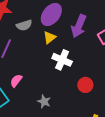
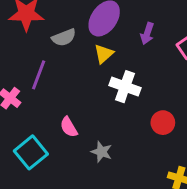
purple arrow: (79, 26) -> (147, 33), size x0.6
pink semicircle: (16, 81) -> (69, 127), moved, turned -64

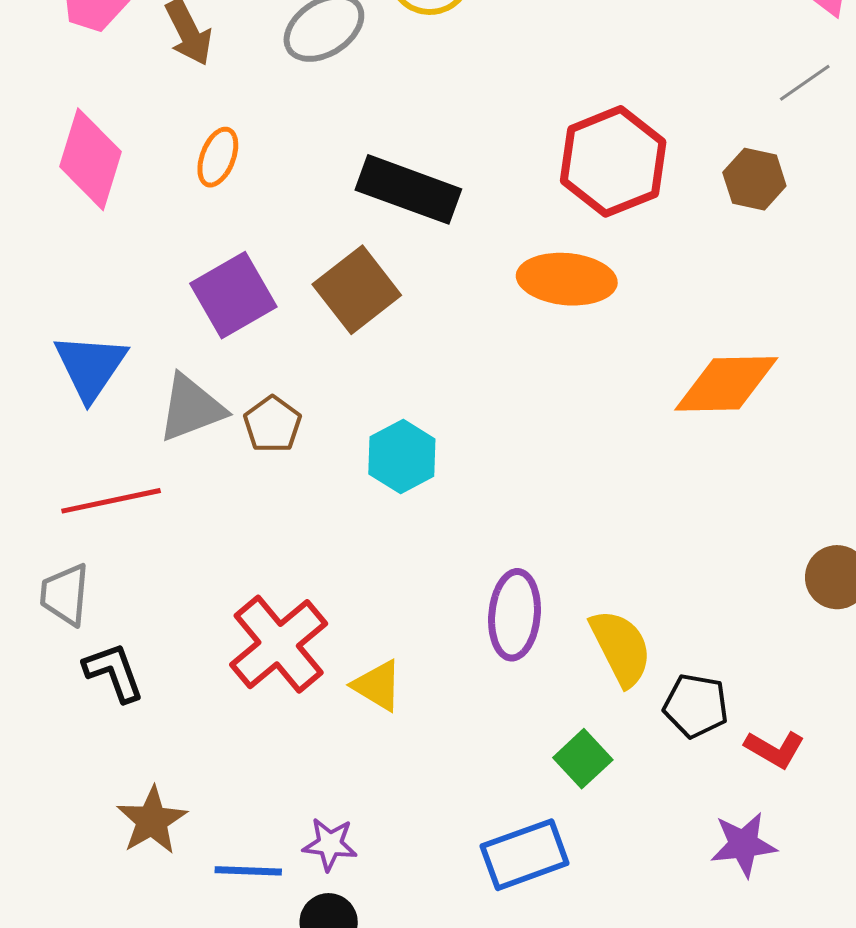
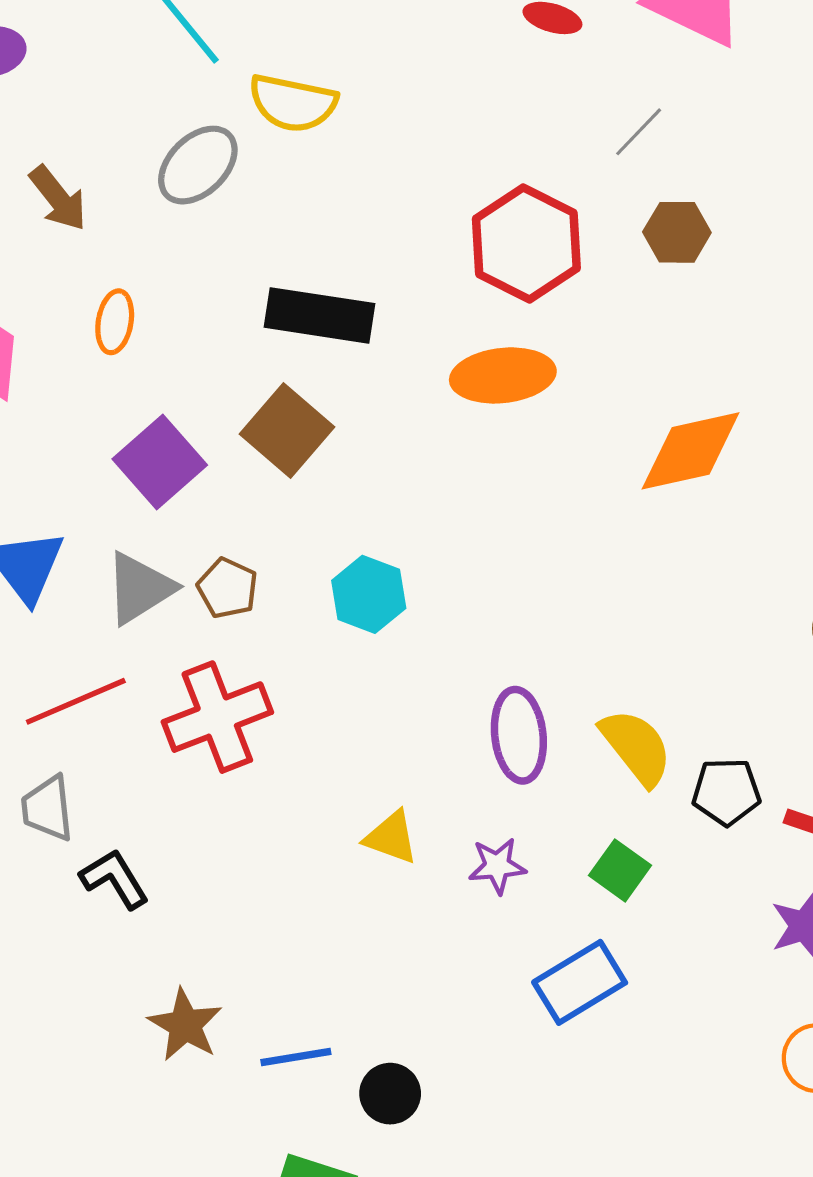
gray line: (805, 83) -> (639, 132), moved
red cross: (279, 644) -> (217, 717), moved, turned 30
purple star: (330, 844) -> (497, 866), moved

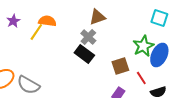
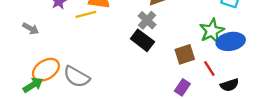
yellow line: (36, 32) -> (86, 14), turned 42
blue ellipse: (159, 55) -> (231, 41), turned 55

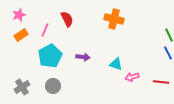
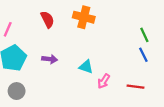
red semicircle: (67, 19) -> (47, 19), moved
pink arrow: (132, 77) -> (104, 81), turned -40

DIRECTIONS FOR THIS TASK:
This task calls for the listing to be restated exactly, with images omitted.

THE ANSWER:
purple arrow: (79, 26) -> (147, 33), size x0.6
pink semicircle: (16, 81) -> (69, 127), moved, turned -64

gray line: (805, 83) -> (639, 132), moved
red cross: (279, 644) -> (217, 717), moved, turned 30
purple star: (330, 844) -> (497, 866), moved

yellow line: (36, 32) -> (86, 14), turned 42
blue ellipse: (159, 55) -> (231, 41), turned 55

red semicircle: (67, 19) -> (47, 19), moved
pink arrow: (132, 77) -> (104, 81), turned -40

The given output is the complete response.